• _Required action_
Give back exactly the stretch of data below from the line holding "none -> pink brick B2:B3 level 3" through the line holding "none -> pink brick F2:F3 level 3", both ends included, and leave the remaining lines out.

• _Data for the task_
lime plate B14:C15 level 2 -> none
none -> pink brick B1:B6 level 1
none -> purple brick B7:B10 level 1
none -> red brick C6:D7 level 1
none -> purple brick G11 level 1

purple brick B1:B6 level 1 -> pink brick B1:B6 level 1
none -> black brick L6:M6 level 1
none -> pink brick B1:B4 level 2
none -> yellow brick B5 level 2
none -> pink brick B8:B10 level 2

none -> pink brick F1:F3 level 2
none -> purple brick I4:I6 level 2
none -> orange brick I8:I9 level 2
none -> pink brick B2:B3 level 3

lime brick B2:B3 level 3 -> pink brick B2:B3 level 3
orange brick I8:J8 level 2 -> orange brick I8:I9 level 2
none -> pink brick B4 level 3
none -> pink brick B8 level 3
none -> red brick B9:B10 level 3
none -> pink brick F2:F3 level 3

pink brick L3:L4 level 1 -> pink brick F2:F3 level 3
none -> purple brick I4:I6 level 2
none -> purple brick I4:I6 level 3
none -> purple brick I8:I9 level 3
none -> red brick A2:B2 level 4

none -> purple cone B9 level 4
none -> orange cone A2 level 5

* * *

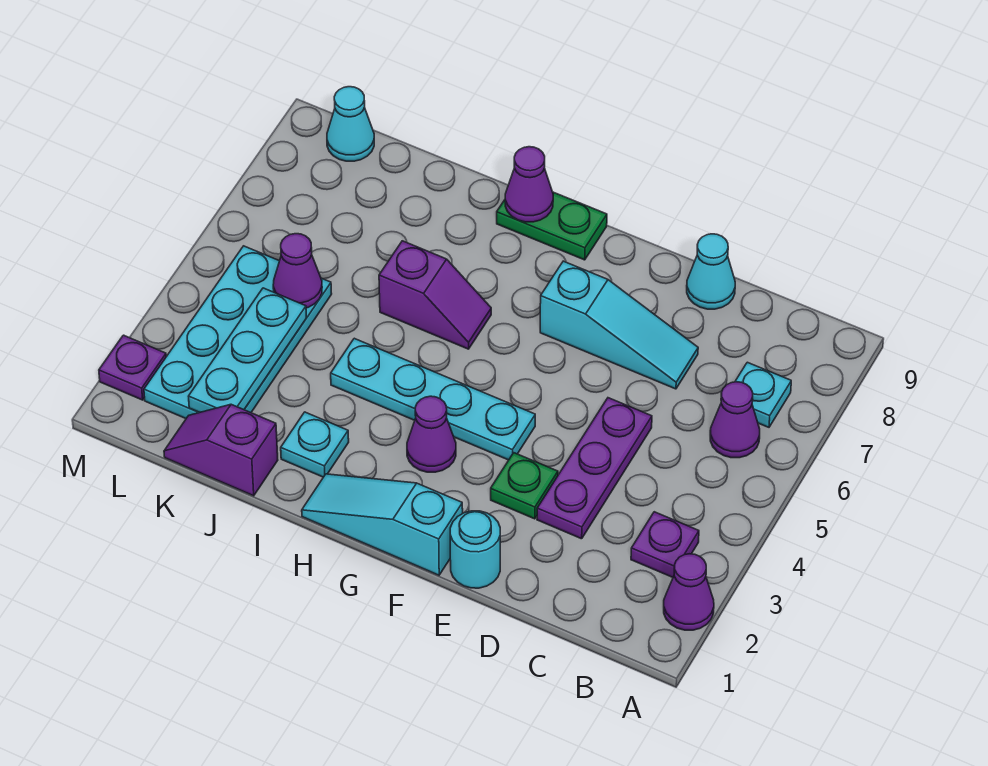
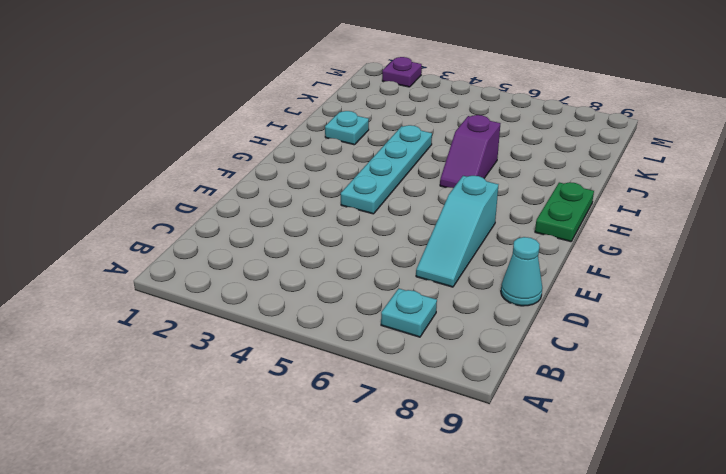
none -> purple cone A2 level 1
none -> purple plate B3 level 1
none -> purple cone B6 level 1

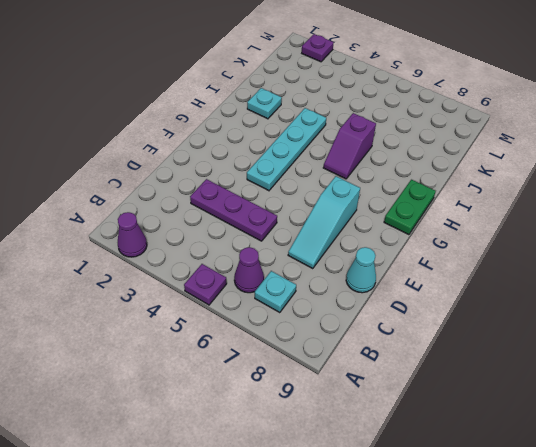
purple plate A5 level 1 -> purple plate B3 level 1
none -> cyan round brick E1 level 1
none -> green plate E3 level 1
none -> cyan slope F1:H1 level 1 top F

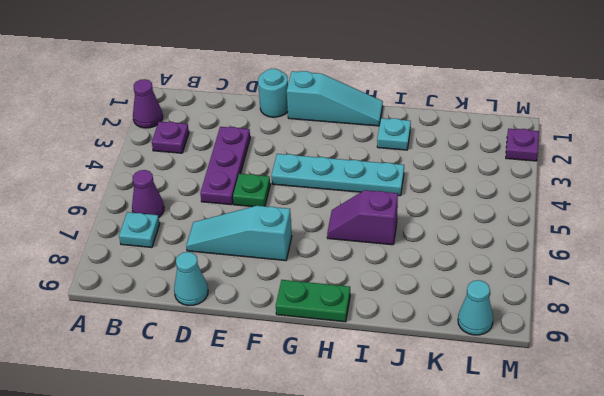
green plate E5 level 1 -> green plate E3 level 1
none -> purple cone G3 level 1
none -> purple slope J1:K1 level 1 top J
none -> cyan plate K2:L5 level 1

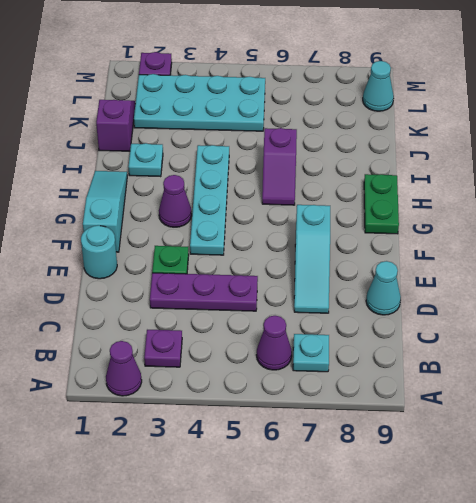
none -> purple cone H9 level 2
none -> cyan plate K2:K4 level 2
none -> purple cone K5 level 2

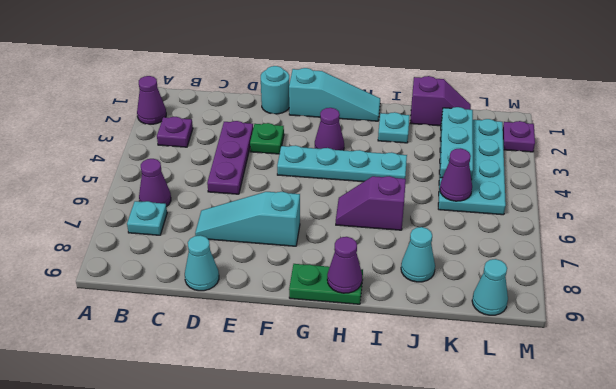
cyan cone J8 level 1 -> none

• _Answer box_
none -> pink brick B2:B3 level 3

lime brick B2:B3 level 3 -> pink brick B2:B3 level 3
orange brick I8:J8 level 2 -> orange brick I8:I9 level 2
none -> pink brick B4 level 3
none -> pink brick B8 level 3
none -> red brick B9:B10 level 3
none -> pink brick F2:F3 level 3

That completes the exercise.